§ **SOURCE DATA**:

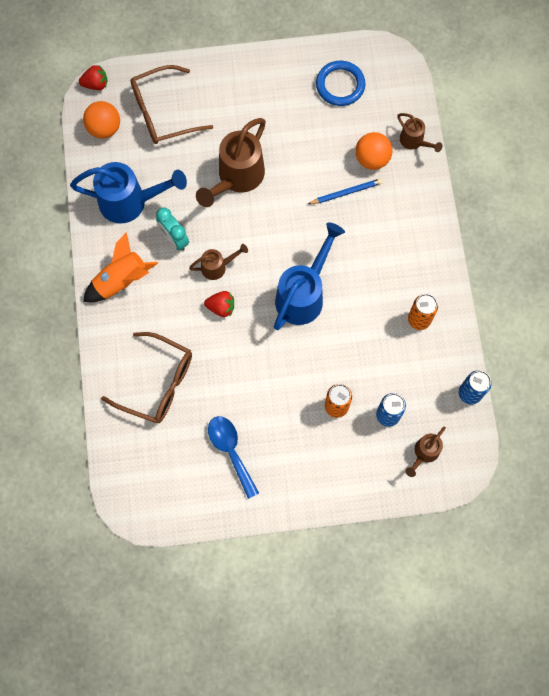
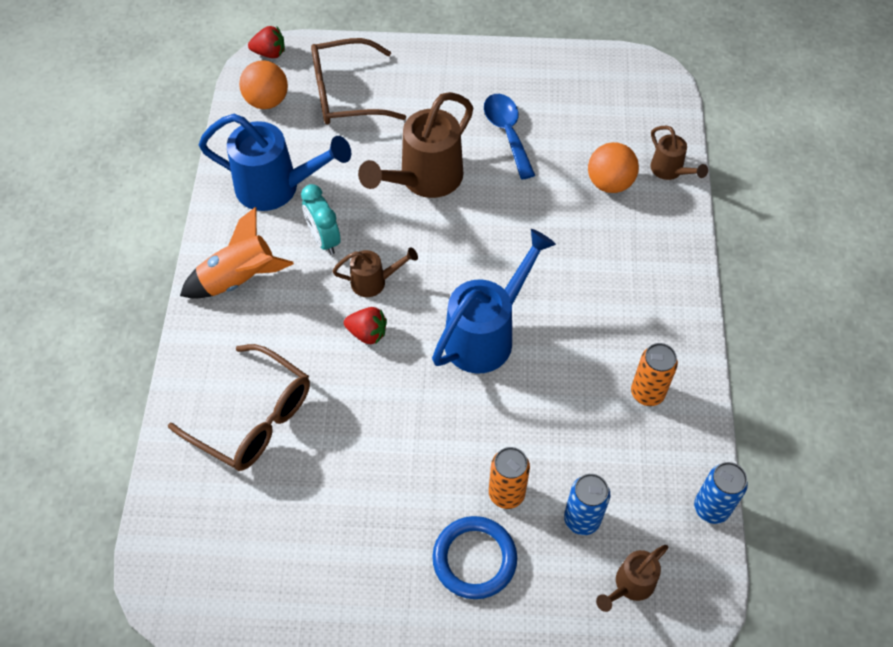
camera: 10 degrees right, 15 degrees down
(231, 451) = (336, 531): blue spoon -> blue spoon (507, 133)
(340, 85) = (581, 95): blue ring -> blue ring (474, 559)
(346, 192) = (568, 218): blue pencil -> none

§ **REQUIRED ACTION**: Copy out the listing above exactly, and keep the pictures out of it.

§ **COMPLETED TASK**:
camera: 10 degrees right, 15 degrees down
(231, 451) = (336, 531): blue spoon -> blue spoon (507, 133)
(340, 85) = (581, 95): blue ring -> blue ring (474, 559)
(346, 192) = (568, 218): blue pencil -> none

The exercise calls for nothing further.